-- WHAT THE EXERCISE ASKS --
Pick out every line in the records that contains the word "spot".
---*---
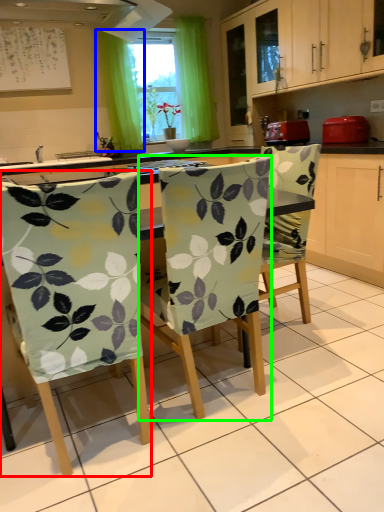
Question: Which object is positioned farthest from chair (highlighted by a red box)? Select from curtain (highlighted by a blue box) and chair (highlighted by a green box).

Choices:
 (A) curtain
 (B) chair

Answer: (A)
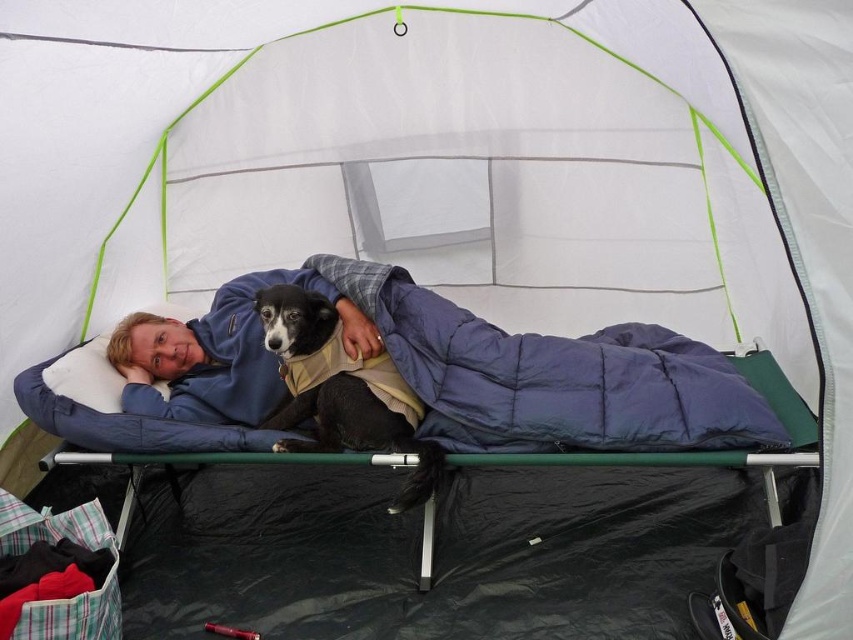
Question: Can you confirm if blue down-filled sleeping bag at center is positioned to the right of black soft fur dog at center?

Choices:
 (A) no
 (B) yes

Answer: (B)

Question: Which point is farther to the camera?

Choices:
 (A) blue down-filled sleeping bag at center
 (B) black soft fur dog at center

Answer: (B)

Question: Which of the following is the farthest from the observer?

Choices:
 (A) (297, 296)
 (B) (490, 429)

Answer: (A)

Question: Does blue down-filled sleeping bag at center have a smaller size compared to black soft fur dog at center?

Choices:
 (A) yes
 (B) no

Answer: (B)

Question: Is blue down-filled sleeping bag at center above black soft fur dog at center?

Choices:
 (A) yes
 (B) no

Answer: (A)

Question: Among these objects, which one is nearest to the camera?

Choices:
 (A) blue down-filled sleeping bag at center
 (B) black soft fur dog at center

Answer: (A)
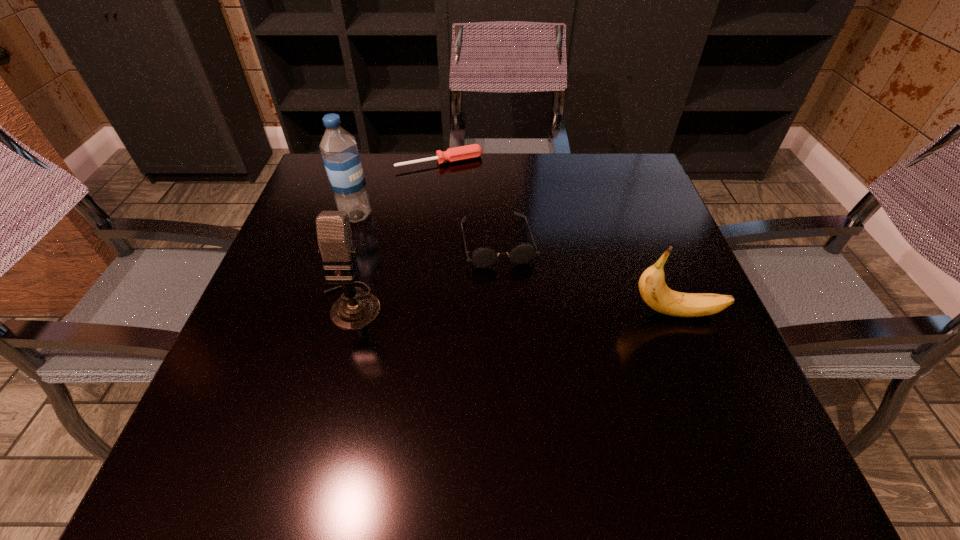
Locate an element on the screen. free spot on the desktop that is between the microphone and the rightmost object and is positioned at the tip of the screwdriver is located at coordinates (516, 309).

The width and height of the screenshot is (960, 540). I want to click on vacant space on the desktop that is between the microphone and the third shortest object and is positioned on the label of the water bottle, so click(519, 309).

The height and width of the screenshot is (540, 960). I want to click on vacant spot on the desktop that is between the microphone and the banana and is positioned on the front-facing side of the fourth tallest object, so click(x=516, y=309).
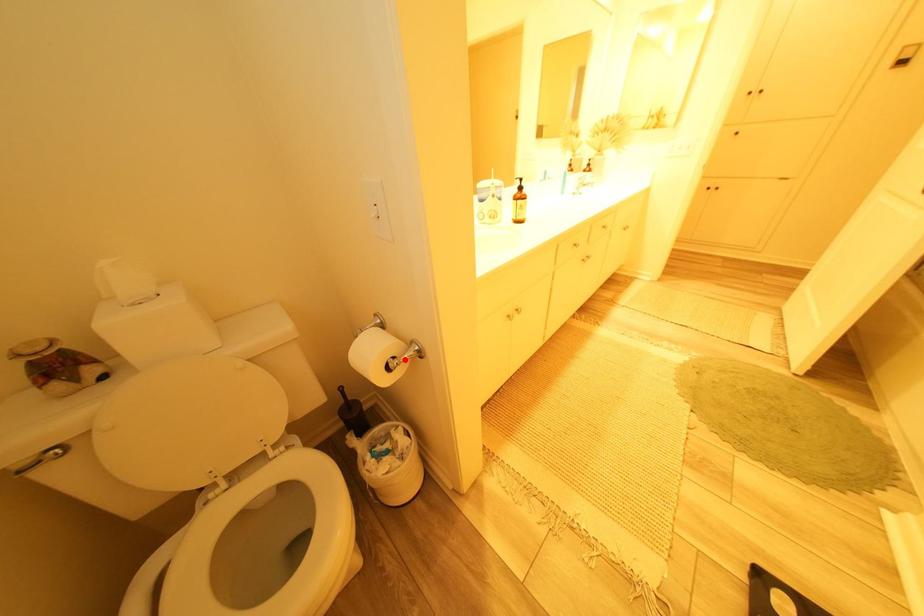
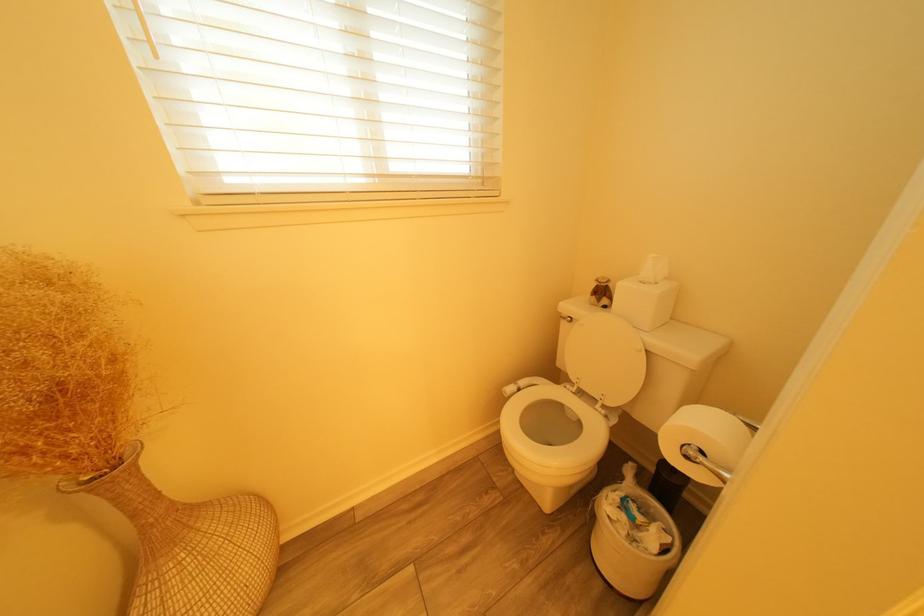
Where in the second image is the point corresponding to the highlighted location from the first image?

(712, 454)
---*---
-- SOLVED PROBLEM --
Locate an element on the screen. free spot on the desktop that is between the microphone and the rightmost object and is positioned at the tip of the screwdriver is located at coordinates (516, 309).
The height and width of the screenshot is (540, 960). I want to click on vacant spot on the desktop that is between the microphone and the banana and is positioned on the front-facing side of the fourth tallest object, so click(x=516, y=309).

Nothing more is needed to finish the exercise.